(Before-and-after object listings)
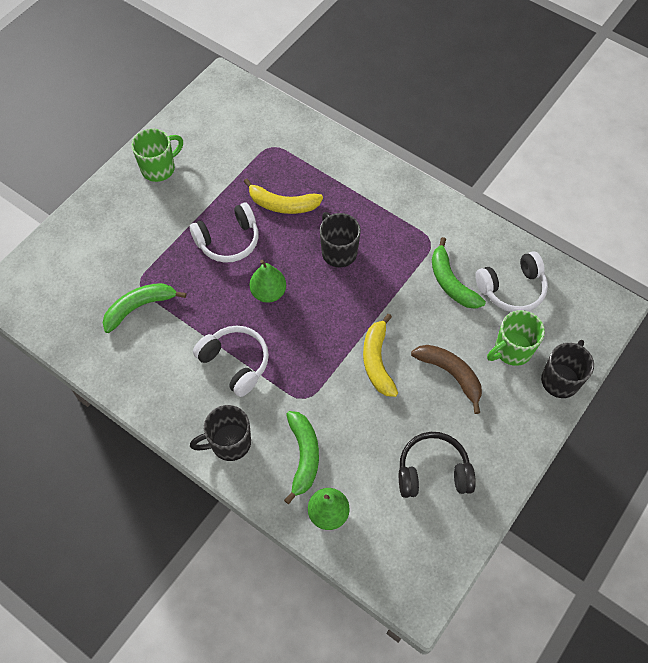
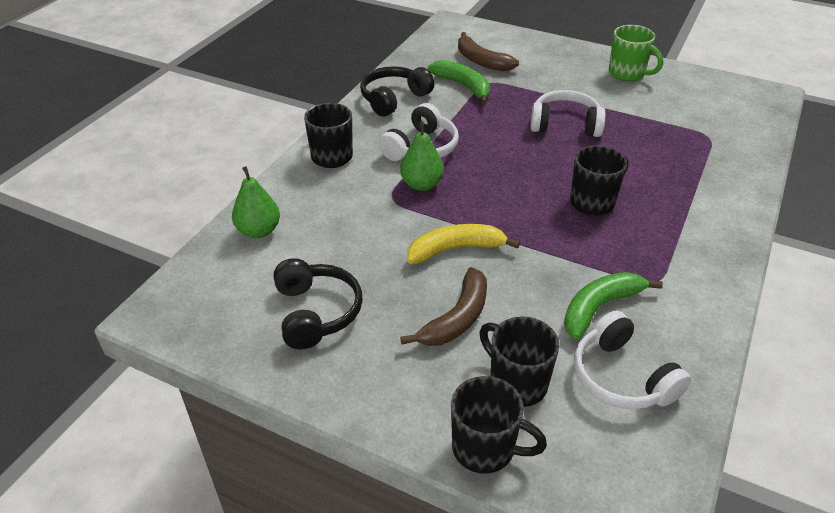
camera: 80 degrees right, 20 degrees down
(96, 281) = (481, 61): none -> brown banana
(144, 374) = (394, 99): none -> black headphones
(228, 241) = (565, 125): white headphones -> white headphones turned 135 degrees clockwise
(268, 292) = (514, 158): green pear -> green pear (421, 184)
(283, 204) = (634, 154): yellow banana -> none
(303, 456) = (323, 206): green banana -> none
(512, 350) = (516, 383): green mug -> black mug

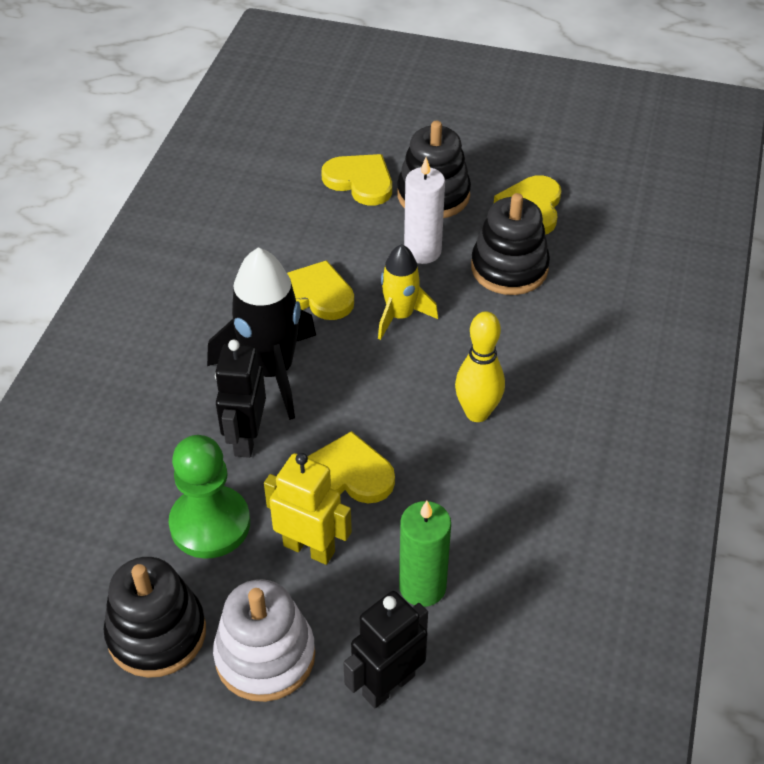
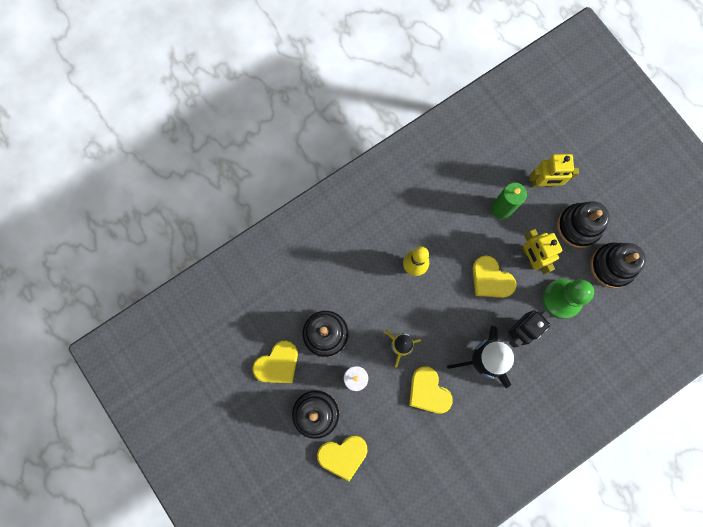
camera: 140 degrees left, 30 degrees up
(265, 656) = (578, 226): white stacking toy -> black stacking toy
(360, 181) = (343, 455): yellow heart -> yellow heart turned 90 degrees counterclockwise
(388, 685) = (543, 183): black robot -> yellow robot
...
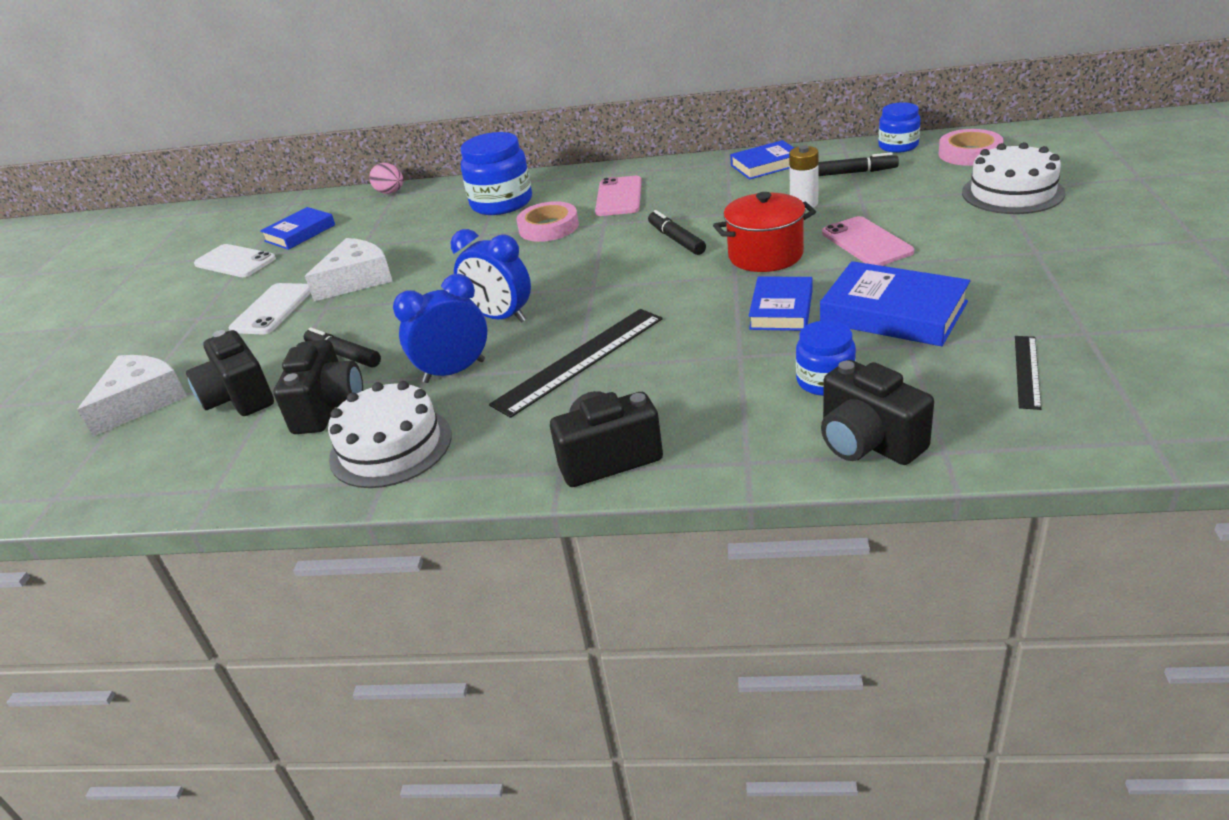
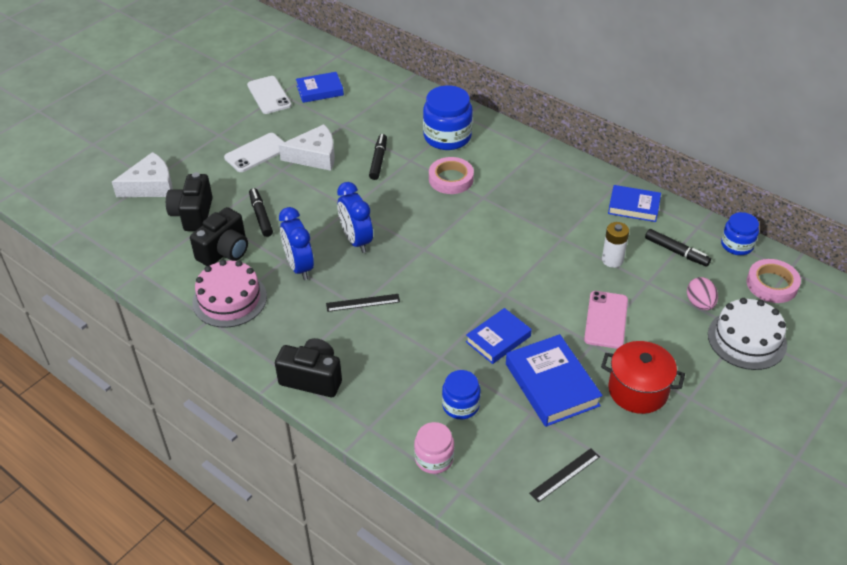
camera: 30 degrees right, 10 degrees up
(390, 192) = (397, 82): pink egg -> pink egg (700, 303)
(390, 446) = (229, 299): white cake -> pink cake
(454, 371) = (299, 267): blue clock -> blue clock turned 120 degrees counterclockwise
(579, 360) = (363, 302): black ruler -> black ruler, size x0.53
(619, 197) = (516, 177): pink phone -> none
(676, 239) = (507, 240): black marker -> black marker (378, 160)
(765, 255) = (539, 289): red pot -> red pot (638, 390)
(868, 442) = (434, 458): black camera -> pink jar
---
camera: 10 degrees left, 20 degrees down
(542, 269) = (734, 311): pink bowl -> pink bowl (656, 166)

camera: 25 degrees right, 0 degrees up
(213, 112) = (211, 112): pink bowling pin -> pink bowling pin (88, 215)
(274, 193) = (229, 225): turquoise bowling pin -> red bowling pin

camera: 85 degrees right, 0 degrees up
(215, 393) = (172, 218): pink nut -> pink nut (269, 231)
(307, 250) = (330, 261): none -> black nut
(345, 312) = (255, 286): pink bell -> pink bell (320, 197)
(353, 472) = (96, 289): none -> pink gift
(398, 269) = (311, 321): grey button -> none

**REQUIRED ACTION**
Would you please repeat exactly the lines above, starting at the line with "(390, 446) = (229, 299): white" and stopping at the line with "(868, 442) = (434, 458): black", both included?

**FINISHED TASK**
(390, 446) = (229, 299): white cake -> pink cake
(454, 371) = (299, 267): blue clock -> blue clock turned 120 degrees counterclockwise
(579, 360) = (363, 302): black ruler -> black ruler, size x0.53
(619, 197) = (516, 177): pink phone -> none
(676, 239) = (507, 240): black marker -> black marker (378, 160)
(765, 255) = (539, 289): red pot -> red pot (638, 390)
(868, 442) = (434, 458): black camera -> pink jar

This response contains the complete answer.